Instructions to follow:
Write out the records beneath this line exactly as they appear, minus any images.
....................
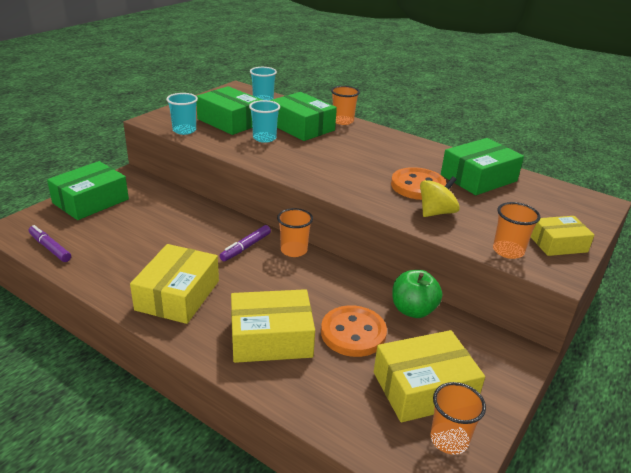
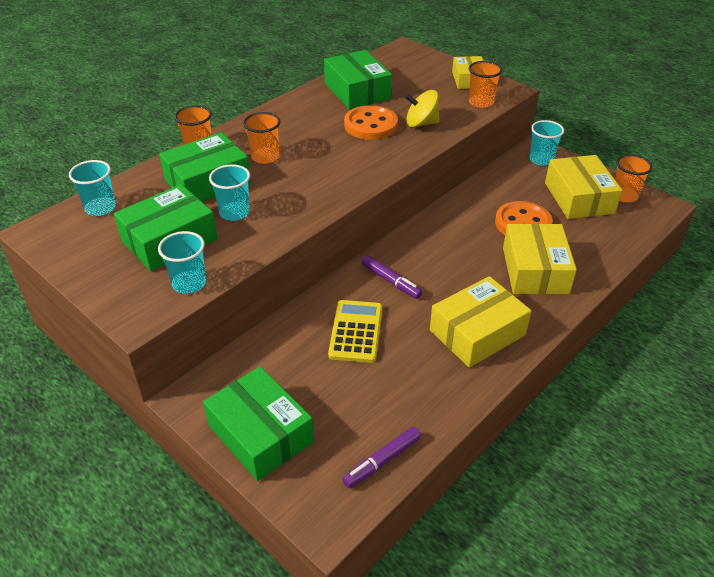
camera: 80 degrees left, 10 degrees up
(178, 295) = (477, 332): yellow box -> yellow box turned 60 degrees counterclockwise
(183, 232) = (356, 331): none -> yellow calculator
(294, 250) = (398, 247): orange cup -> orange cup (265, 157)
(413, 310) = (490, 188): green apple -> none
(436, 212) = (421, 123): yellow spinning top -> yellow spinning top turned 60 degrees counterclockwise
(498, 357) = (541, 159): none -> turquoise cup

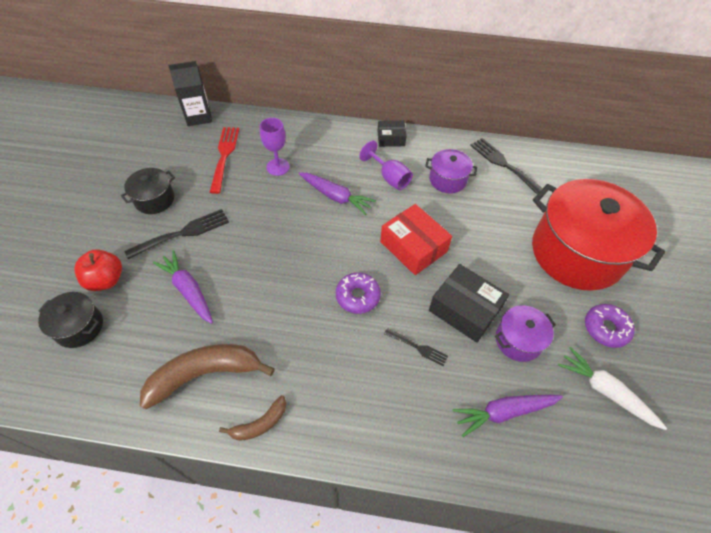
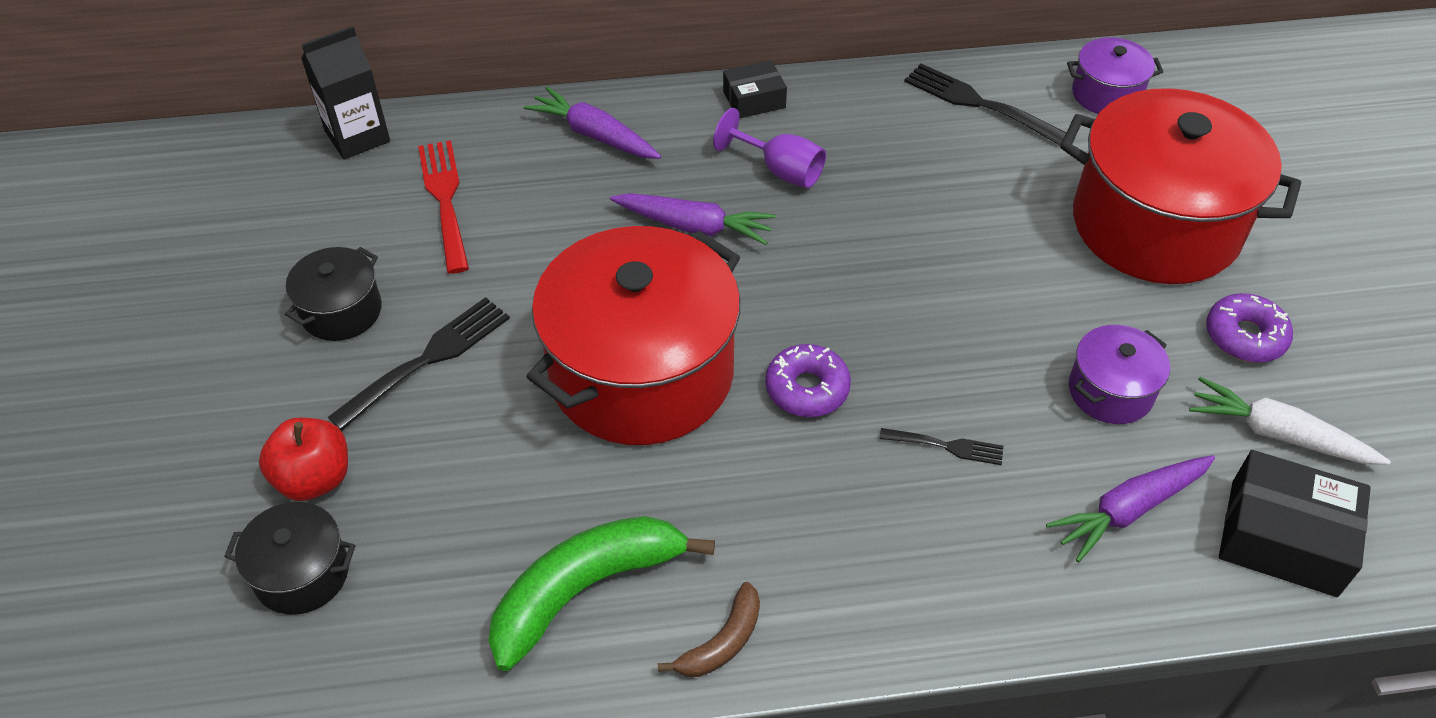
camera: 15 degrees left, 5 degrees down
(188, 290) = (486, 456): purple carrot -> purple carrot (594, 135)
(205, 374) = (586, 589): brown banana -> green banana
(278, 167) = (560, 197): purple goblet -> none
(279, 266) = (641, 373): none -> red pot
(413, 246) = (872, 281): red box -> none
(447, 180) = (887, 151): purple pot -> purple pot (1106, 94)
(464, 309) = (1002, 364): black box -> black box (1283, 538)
....................
Response to the exercise:
camera: 80 degrees left, 10 degrees up
(178, 295) = (477, 332): yellow box -> yellow box turned 60 degrees counterclockwise
(183, 232) = (356, 331): none -> yellow calculator
(294, 250) = (398, 247): orange cup -> orange cup (265, 157)
(413, 310) = (490, 188): green apple -> none
(436, 212) = (421, 123): yellow spinning top -> yellow spinning top turned 60 degrees counterclockwise
(498, 357) = (541, 159): none -> turquoise cup

camera: 15 degrees left, 5 degrees down
(188, 290) = (486, 456): purple carrot -> purple carrot (594, 135)
(205, 374) = (586, 589): brown banana -> green banana
(278, 167) = (560, 197): purple goblet -> none
(279, 266) = (641, 373): none -> red pot
(413, 246) = (872, 281): red box -> none
(447, 180) = (887, 151): purple pot -> purple pot (1106, 94)
(464, 309) = (1002, 364): black box -> black box (1283, 538)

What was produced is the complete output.